Directions:
Start with the first line of the material. Repeat each line exactly through the one that contains "brown pear [503,277,543,339]".

::::::::::

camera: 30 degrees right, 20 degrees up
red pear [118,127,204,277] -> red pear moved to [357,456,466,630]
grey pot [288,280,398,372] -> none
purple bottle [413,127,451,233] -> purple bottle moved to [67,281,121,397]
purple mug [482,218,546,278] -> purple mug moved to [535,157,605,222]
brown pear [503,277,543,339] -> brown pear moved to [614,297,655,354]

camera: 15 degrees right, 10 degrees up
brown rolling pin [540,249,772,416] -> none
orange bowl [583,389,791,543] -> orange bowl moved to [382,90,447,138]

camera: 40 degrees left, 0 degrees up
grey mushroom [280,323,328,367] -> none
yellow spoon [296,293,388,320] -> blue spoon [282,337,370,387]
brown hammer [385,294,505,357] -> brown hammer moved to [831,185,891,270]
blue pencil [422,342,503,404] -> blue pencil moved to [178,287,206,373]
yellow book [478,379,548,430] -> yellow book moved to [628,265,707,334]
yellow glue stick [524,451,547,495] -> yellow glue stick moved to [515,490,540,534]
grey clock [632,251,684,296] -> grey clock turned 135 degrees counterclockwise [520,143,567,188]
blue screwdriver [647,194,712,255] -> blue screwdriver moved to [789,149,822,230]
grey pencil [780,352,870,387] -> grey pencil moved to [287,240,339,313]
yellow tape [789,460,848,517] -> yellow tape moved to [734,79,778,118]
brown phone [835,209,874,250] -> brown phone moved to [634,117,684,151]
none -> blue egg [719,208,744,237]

::::::::::

Exercise output:
camera: 30 degrees right, 20 degrees up
red pear [118,127,204,277] -> red pear moved to [357,456,466,630]
grey pot [288,280,398,372] -> none
purple bottle [413,127,451,233] -> purple bottle moved to [67,281,121,397]
purple mug [482,218,546,278] -> purple mug moved to [535,157,605,222]
brown pear [503,277,543,339] -> brown pear moved to [614,297,655,354]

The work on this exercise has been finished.